WHAT THE EXERCISE ASKS:
Every line of the records below from the line with "pink cap: [222,125,269,169]" up to and including the line with "turquoise cap: [196,307,270,354]" must be reproduced exactly, and no line outside that range.

DATA EXTRACTS:
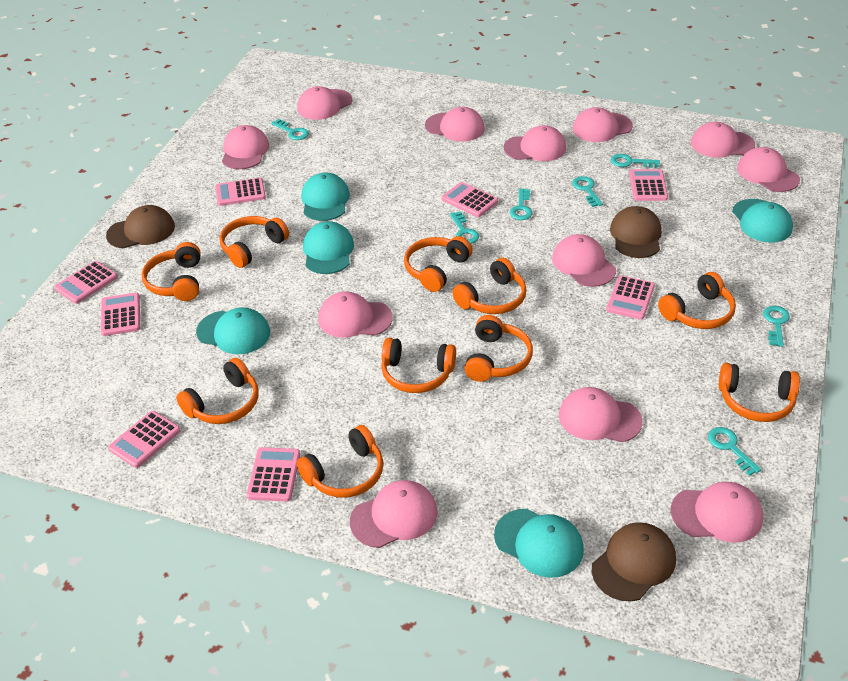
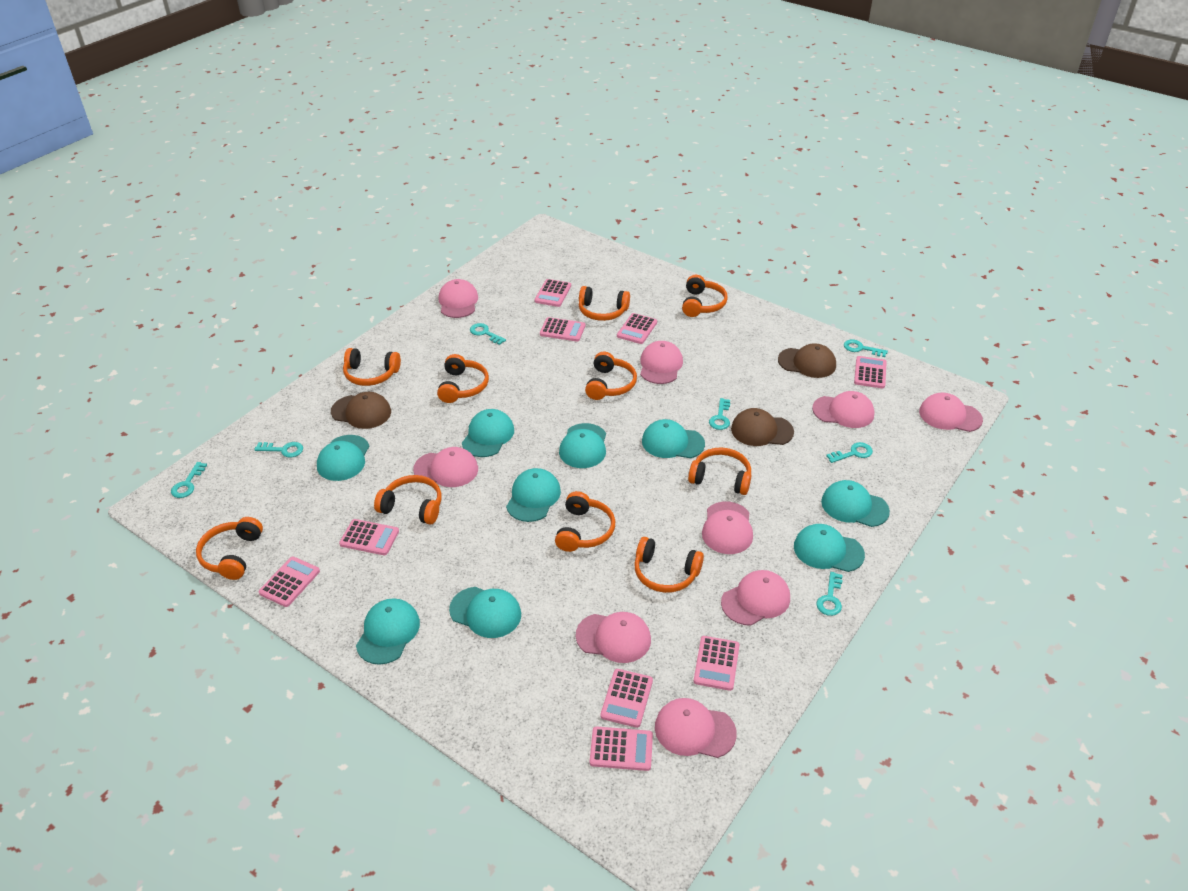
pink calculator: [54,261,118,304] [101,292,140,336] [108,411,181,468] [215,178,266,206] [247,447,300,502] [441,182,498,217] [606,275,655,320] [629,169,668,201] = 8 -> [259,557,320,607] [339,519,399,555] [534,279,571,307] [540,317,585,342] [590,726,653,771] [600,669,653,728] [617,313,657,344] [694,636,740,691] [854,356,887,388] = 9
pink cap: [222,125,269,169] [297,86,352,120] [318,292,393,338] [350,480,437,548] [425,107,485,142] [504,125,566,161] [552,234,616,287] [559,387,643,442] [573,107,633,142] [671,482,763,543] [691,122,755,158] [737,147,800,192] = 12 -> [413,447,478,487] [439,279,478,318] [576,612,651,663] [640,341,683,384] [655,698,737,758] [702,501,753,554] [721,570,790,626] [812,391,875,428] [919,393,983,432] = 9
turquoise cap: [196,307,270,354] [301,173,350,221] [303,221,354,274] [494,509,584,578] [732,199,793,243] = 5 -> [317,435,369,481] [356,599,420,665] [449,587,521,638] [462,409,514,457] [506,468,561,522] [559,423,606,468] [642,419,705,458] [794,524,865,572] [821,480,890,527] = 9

...

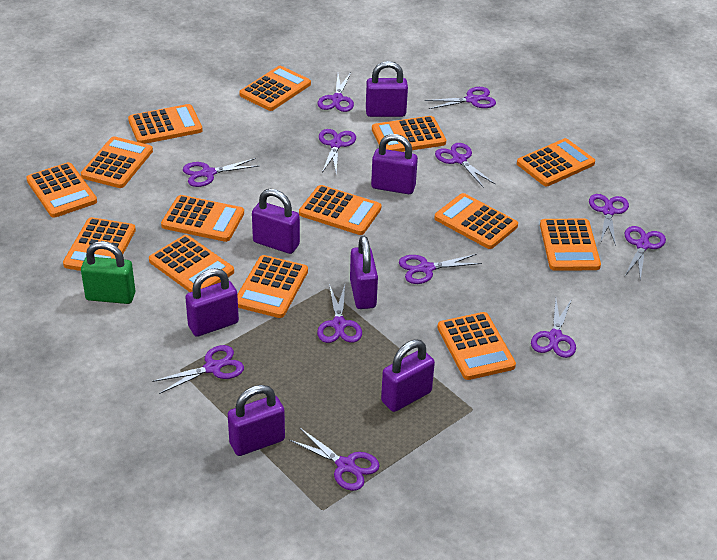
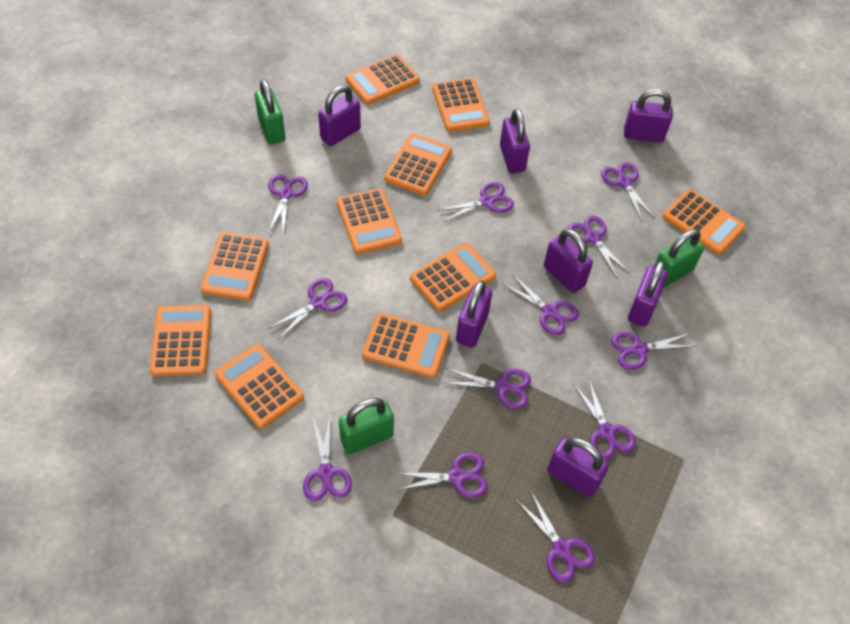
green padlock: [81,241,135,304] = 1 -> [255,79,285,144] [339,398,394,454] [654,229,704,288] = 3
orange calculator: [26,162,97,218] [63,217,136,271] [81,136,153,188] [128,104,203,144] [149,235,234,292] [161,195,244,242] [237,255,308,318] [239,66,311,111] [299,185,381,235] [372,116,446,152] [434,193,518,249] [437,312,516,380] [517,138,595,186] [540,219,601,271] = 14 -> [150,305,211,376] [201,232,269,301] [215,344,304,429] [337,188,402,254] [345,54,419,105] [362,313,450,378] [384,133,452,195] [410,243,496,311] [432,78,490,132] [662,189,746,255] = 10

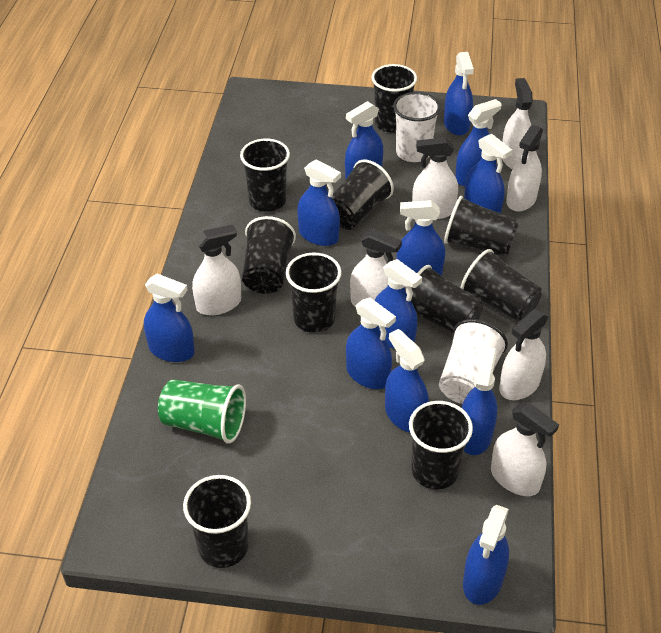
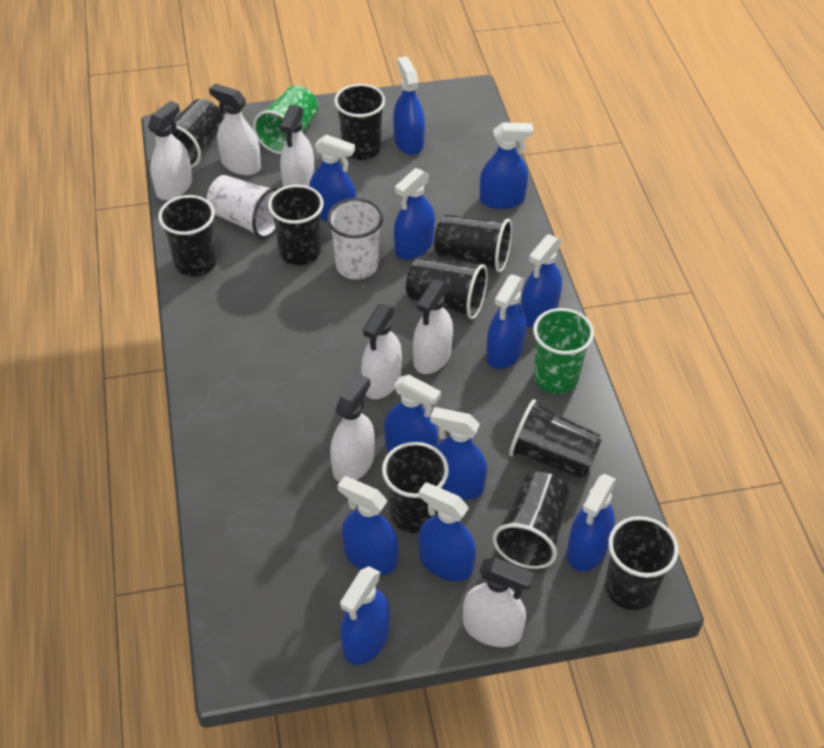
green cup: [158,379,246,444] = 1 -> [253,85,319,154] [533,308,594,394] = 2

EXERCISE OUTPUT:
pink cap: [222,125,269,169] [297,86,352,120] [318,292,393,338] [350,480,437,548] [425,107,485,142] [504,125,566,161] [552,234,616,287] [559,387,643,442] [573,107,633,142] [671,482,763,543] [691,122,755,158] [737,147,800,192] = 12 -> [413,447,478,487] [439,279,478,318] [576,612,651,663] [640,341,683,384] [655,698,737,758] [702,501,753,554] [721,570,790,626] [812,391,875,428] [919,393,983,432] = 9
turquoise cap: [196,307,270,354] [301,173,350,221] [303,221,354,274] [494,509,584,578] [732,199,793,243] = 5 -> [317,435,369,481] [356,599,420,665] [449,587,521,638] [462,409,514,457] [506,468,561,522] [559,423,606,468] [642,419,705,458] [794,524,865,572] [821,480,890,527] = 9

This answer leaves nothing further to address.